◆ WORK REQUEST ◆
Every line of the material below should be output exactly as written, with the images skipped.

DATASET EXTRACT Block Start

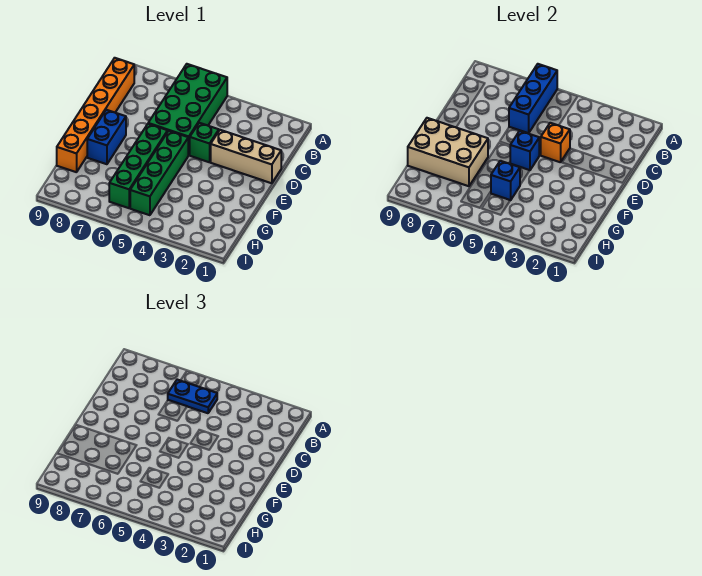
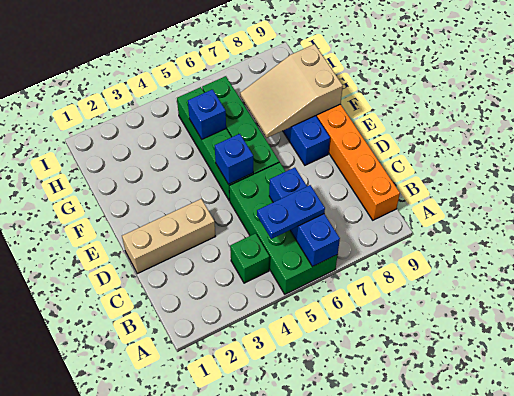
green brick D4 level 1 -> green brick B4 level 1
orange brick D4 level 2 -> none
tan brick F7:G9 level 2 -> tan slope F7:G9 level 2 top 9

DATASET EXTRACT Block End

◆ SOLUTION TO THIS EXERCISE ◆
green brick D4 level 1 -> green brick B4 level 1
orange brick D4 level 2 -> none
tan brick F7:G9 level 2 -> tan slope F7:G9 level 2 top 9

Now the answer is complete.